*** Opening Records shown ***

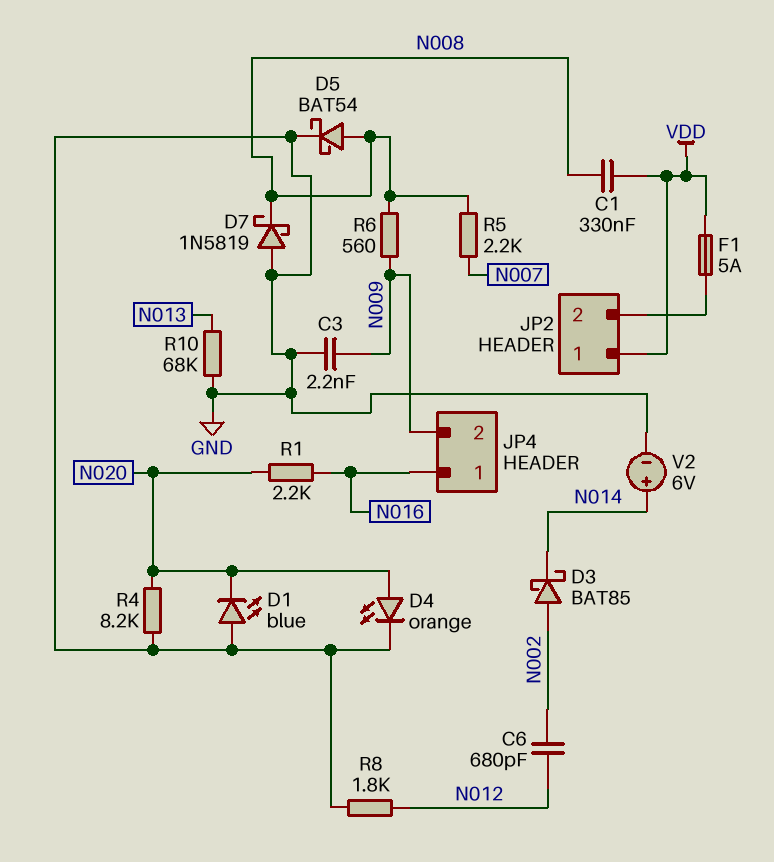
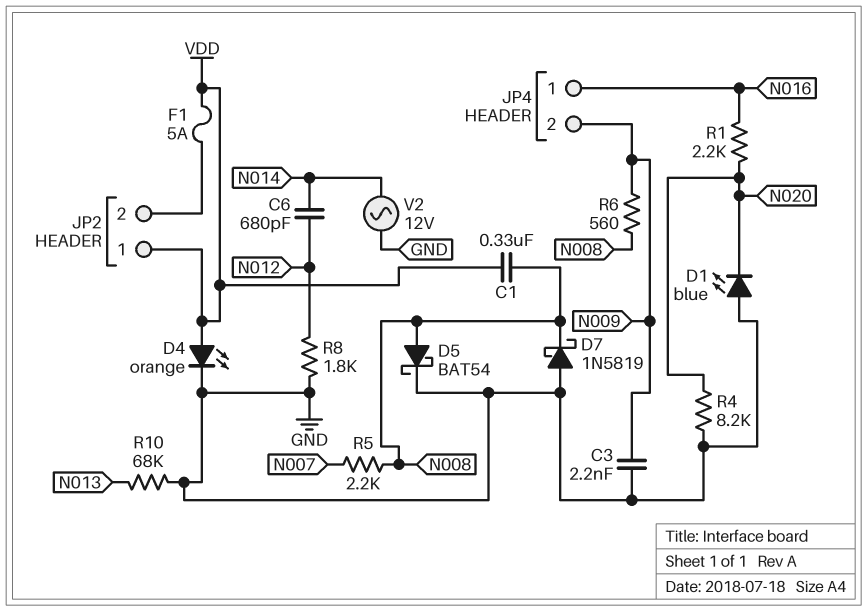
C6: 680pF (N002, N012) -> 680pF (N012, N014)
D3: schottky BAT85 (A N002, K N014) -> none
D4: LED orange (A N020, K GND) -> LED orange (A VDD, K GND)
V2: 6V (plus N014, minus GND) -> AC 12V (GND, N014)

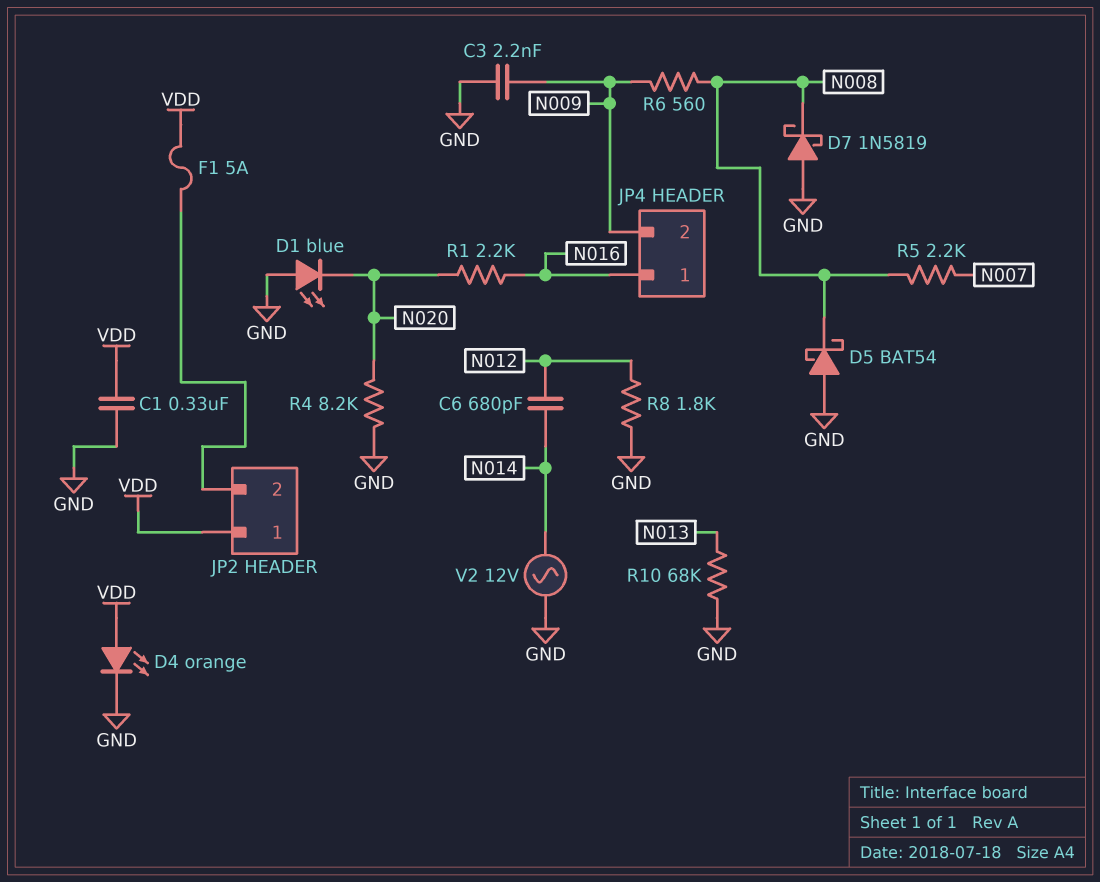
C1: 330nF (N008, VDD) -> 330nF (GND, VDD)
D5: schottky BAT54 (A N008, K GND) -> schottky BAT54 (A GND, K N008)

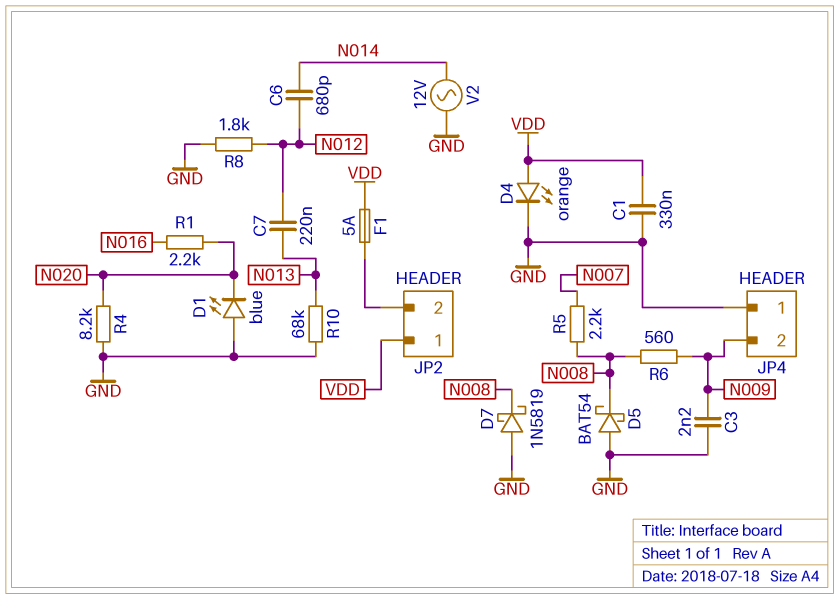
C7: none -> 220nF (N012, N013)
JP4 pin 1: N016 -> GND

*** Closing Records shown ***

### What you have to do:
Leave the pictures aside and give every entry above again word for word.

### Response area:
C6: 680pF (N002, N012) -> 680pF (N012, N014)
D3: schottky BAT85 (A N002, K N014) -> none
D4: LED orange (A N020, K GND) -> LED orange (A VDD, K GND)
V2: 6V (plus N014, minus GND) -> AC 12V (GND, N014)

C1: 330nF (N008, VDD) -> 330nF (GND, VDD)
D5: schottky BAT54 (A N008, K GND) -> schottky BAT54 (A GND, K N008)

C7: none -> 220nF (N012, N013)
JP4 pin 1: N016 -> GND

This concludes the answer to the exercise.